Please return, with no alterations, the lines below from the very first through the one that contains "ENC3 pin CLK: D11 -> A2".

*** Data records ***

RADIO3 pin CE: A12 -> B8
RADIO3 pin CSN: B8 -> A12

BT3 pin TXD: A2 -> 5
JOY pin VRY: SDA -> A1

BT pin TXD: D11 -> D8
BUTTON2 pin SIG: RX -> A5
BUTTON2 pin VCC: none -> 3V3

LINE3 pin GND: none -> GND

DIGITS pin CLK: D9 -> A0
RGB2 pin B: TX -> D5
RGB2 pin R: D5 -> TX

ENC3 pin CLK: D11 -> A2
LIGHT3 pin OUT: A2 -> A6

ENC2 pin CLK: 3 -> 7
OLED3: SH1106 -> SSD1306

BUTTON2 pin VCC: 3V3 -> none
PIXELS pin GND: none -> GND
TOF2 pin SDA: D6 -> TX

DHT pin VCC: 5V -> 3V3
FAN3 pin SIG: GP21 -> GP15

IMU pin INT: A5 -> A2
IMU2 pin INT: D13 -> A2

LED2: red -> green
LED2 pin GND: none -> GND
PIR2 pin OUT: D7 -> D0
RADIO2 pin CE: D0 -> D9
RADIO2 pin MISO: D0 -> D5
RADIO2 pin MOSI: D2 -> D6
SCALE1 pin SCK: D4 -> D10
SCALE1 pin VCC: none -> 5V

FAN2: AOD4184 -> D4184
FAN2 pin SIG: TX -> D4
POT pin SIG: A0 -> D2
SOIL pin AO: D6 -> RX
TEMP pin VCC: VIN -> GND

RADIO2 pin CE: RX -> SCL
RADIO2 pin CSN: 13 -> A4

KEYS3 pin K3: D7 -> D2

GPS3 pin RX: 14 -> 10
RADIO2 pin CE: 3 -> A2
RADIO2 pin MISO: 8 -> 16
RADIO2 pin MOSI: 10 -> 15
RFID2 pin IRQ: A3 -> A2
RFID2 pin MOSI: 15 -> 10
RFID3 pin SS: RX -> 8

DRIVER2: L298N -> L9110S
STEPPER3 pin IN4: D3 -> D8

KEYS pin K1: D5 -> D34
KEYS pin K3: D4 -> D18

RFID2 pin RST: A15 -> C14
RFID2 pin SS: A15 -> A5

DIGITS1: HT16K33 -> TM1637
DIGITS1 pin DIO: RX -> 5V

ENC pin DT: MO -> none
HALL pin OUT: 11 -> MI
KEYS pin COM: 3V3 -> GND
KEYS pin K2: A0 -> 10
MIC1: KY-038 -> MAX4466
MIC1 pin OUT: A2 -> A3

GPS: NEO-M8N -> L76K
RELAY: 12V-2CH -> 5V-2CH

*** End of Data records ***

Solution to the problem:
RADIO3 pin CE: A12 -> B8
RADIO3 pin CSN: B8 -> A12

BT3 pin TXD: A2 -> 5
JOY pin VRY: SDA -> A1

BT pin TXD: D11 -> D8
BUTTON2 pin SIG: RX -> A5
BUTTON2 pin VCC: none -> 3V3

LINE3 pin GND: none -> GND

DIGITS pin CLK: D9 -> A0
RGB2 pin B: TX -> D5
RGB2 pin R: D5 -> TX

ENC3 pin CLK: D11 -> A2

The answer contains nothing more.